EXERCISE GOAL>
Starting at the line that contains "orange triangle: (131, 141)" and stopping after the line that contains "black triangle: (467, 133)", transcribe the listing below exactly; do not include any pictures.

GIVEN INFORMATION>
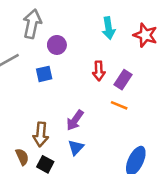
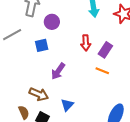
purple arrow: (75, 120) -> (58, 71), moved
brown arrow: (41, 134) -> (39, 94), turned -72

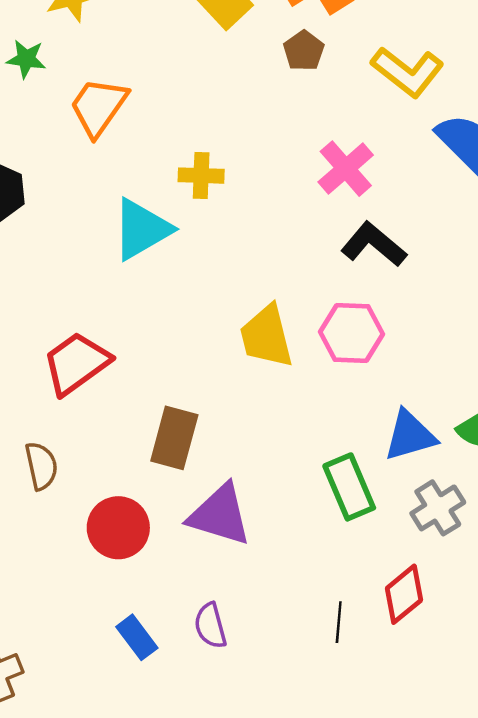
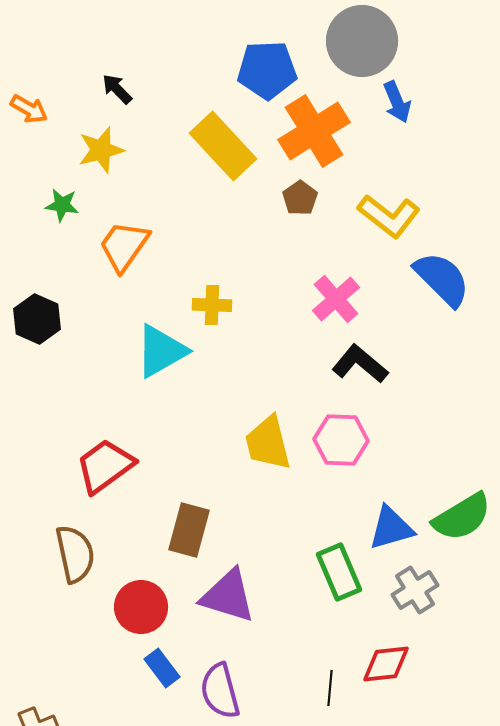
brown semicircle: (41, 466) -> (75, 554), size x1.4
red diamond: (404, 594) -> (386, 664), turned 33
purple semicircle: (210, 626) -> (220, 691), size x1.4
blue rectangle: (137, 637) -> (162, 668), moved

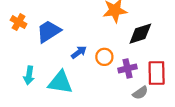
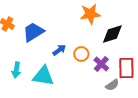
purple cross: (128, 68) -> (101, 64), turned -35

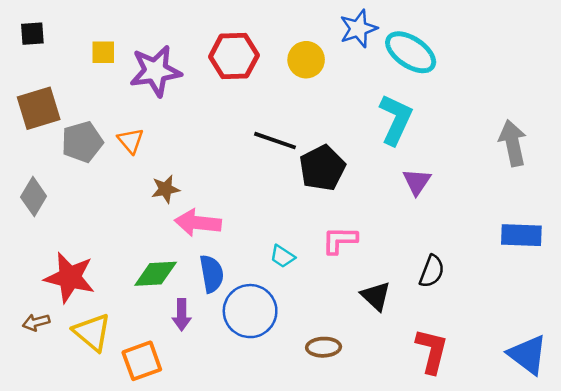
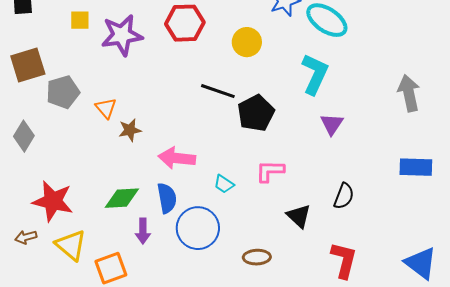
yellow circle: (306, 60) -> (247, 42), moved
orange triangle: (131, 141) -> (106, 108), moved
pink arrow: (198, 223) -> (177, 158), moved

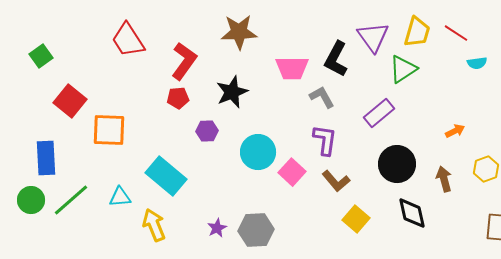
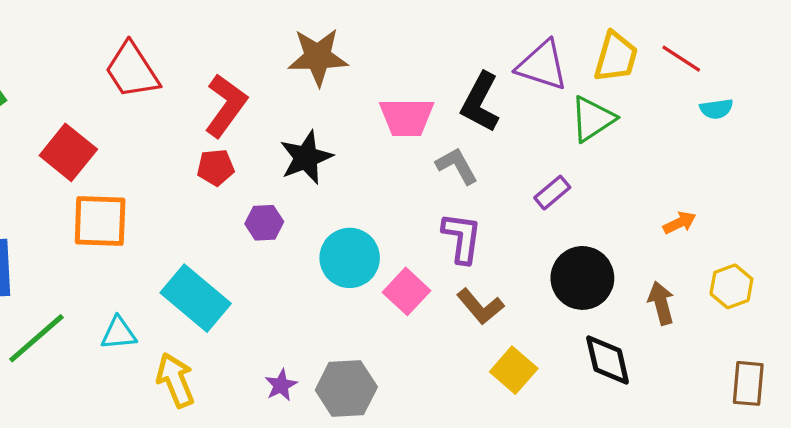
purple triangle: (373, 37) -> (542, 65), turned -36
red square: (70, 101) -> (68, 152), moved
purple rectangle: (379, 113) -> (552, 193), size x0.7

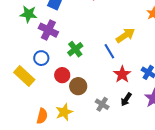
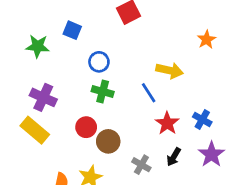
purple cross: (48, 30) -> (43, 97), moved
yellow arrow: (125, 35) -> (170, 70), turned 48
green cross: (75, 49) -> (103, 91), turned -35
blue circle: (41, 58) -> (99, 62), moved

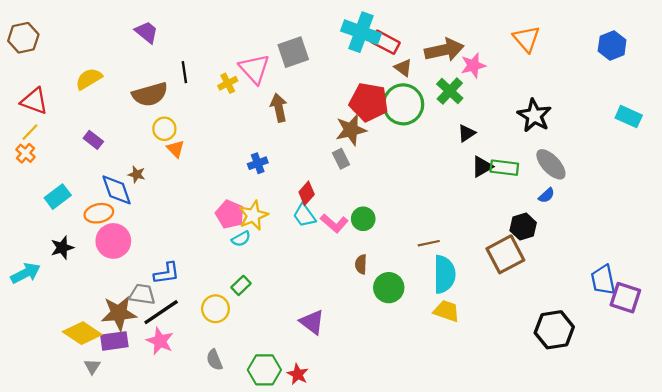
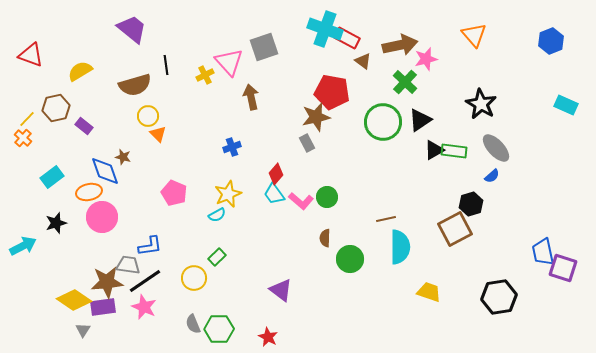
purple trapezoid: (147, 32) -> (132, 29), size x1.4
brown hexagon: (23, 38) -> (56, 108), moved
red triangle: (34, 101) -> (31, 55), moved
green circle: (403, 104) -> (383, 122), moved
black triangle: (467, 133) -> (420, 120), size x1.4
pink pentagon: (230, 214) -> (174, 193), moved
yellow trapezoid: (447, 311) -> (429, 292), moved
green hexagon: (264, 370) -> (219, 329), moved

REPLY TO THE TASK>
orange triangle: (131, 141) -> (106, 108), moved
pink arrow: (198, 223) -> (177, 158), moved

purple triangle: (373, 37) -> (542, 65), turned -36
red square: (70, 101) -> (68, 152), moved
purple rectangle: (379, 113) -> (552, 193), size x0.7

purple cross: (48, 30) -> (43, 97), moved
yellow arrow: (125, 35) -> (170, 70), turned 48
green cross: (75, 49) -> (103, 91), turned -35
blue circle: (41, 58) -> (99, 62), moved

purple trapezoid: (147, 32) -> (132, 29), size x1.4
brown hexagon: (23, 38) -> (56, 108), moved
red triangle: (34, 101) -> (31, 55), moved
green circle: (403, 104) -> (383, 122), moved
black triangle: (467, 133) -> (420, 120), size x1.4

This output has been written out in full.